Instructions for the task.
Return the lines of the items verbatim, beginning with the line that contains "This is a 0.4" and continuing through the line that contains "road 1 (tertiary): [(184,511),(172,437),(192,341),(393,0)]", with both of those lines included.

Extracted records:
+ + +

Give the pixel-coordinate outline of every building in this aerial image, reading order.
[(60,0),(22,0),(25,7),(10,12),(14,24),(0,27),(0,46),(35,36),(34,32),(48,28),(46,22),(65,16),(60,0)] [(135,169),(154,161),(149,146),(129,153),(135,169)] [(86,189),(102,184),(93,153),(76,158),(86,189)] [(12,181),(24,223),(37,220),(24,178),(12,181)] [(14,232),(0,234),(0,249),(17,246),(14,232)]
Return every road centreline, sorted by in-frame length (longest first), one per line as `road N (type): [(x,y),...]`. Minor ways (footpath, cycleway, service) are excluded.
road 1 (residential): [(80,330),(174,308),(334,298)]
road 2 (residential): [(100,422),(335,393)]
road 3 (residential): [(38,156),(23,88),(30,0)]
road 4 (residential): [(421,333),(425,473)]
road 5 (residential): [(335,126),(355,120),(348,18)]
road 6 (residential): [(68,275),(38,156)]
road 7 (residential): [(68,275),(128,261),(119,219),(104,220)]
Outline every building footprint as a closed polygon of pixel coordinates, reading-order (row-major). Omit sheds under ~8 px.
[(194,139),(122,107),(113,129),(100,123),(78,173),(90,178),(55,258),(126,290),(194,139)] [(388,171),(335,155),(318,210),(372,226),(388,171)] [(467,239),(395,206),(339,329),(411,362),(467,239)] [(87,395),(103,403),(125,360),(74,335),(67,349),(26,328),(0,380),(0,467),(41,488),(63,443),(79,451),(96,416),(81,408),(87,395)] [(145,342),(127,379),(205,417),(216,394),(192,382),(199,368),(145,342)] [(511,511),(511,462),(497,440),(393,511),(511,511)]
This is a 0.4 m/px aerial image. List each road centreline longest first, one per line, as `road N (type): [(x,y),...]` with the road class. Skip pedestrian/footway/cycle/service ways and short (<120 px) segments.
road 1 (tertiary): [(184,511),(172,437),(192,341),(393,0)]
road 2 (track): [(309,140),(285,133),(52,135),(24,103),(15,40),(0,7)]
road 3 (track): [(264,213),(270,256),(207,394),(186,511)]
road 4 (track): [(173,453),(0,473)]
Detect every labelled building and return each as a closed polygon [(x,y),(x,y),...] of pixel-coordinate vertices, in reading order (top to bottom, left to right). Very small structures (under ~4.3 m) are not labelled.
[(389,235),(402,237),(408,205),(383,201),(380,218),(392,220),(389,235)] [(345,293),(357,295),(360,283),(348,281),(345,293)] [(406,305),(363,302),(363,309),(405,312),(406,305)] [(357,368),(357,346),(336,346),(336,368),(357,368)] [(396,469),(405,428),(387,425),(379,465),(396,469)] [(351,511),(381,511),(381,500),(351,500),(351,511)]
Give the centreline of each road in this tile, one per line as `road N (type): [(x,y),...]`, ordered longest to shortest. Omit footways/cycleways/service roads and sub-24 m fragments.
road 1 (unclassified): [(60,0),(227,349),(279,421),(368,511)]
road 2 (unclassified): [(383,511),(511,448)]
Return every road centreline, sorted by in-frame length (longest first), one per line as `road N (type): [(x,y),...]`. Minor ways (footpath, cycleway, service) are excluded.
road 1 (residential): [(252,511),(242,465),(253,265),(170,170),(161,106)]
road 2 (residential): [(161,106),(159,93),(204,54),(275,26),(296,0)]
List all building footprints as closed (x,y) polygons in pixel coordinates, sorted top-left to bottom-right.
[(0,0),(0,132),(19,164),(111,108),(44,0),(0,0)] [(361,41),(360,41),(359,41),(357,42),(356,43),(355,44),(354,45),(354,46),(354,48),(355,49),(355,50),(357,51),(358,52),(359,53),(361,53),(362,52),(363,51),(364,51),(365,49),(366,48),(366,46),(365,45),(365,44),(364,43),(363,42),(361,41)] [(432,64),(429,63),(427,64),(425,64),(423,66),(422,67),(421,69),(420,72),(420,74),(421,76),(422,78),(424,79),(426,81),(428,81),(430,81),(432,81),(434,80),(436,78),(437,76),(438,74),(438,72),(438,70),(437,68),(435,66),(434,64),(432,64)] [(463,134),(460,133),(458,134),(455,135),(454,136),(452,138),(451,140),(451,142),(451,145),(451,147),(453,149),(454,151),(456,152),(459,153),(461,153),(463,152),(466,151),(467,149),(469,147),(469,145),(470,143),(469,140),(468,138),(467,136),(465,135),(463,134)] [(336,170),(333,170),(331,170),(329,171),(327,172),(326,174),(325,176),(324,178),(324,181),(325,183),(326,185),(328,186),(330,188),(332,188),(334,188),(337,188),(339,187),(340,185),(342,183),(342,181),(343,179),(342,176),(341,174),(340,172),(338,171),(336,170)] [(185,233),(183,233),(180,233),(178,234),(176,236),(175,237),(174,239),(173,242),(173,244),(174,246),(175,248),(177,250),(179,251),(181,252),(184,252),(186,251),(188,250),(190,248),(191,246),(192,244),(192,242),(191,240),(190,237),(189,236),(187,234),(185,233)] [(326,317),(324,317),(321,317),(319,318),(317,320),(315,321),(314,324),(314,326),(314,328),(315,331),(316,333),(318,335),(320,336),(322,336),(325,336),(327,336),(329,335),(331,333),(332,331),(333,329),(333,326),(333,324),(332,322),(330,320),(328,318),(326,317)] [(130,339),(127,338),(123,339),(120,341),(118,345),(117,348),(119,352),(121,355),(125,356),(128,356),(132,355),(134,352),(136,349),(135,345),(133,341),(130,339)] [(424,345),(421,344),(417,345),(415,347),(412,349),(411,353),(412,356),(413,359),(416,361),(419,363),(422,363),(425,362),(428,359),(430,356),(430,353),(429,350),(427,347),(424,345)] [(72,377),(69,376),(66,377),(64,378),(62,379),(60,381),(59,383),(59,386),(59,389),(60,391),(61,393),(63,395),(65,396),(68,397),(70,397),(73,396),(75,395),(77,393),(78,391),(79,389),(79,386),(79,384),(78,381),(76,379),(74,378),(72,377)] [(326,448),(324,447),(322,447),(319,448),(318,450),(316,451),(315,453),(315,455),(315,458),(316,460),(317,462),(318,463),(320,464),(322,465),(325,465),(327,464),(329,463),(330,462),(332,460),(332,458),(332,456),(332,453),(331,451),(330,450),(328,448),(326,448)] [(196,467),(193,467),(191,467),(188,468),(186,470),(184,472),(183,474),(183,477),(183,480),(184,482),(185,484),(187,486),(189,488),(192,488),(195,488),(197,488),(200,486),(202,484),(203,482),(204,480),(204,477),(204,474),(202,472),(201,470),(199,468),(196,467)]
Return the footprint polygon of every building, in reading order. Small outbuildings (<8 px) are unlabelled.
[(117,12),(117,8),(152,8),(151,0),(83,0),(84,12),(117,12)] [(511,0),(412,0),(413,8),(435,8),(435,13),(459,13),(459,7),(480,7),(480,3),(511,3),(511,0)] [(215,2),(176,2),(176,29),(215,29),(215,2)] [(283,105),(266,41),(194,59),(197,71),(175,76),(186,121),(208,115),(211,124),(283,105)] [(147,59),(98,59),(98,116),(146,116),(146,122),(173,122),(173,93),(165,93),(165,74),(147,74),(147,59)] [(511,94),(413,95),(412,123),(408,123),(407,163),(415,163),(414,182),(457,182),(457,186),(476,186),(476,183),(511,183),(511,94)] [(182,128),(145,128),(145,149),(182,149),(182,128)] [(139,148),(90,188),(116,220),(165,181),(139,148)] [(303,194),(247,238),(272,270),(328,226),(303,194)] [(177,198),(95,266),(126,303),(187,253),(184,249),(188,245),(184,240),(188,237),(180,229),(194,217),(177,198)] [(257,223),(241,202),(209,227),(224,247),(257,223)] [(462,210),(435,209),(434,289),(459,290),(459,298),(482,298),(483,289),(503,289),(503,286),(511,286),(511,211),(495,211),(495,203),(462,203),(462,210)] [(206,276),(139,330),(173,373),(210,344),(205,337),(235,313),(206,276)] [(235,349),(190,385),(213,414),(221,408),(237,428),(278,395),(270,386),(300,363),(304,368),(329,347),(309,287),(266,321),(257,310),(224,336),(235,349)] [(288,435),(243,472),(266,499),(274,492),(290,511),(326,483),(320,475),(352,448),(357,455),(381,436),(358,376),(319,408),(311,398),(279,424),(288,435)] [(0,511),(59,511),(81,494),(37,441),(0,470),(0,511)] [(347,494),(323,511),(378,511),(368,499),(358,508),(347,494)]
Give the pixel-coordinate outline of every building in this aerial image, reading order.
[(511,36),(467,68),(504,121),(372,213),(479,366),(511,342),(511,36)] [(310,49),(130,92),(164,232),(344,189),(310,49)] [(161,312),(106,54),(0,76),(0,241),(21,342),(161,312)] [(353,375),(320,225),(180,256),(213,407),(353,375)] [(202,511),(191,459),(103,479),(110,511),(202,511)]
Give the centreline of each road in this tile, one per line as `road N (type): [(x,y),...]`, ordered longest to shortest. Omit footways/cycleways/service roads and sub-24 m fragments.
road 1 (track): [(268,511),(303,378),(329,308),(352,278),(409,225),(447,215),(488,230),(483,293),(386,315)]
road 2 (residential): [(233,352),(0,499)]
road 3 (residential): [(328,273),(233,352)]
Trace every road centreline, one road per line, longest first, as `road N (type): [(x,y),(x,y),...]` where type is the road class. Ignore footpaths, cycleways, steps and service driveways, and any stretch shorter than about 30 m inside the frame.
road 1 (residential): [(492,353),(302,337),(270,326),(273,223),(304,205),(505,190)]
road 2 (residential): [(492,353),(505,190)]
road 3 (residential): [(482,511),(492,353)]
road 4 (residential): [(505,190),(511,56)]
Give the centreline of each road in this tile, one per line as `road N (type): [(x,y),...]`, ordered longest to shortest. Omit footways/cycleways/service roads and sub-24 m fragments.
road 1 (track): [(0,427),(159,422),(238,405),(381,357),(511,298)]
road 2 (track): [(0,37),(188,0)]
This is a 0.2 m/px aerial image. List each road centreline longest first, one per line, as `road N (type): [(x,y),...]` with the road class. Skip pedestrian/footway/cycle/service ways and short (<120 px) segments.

+ + +

Exercise response.
This is a 0.4 m/px aerial image. List each road centreline longest first, one per line, as `road N (type): [(x,y),...]` with the road class. Skip pedestrian/footway/cycle/service ways and short (<120 px) segments.
road 1 (tertiary): [(184,511),(172,437),(192,341),(393,0)]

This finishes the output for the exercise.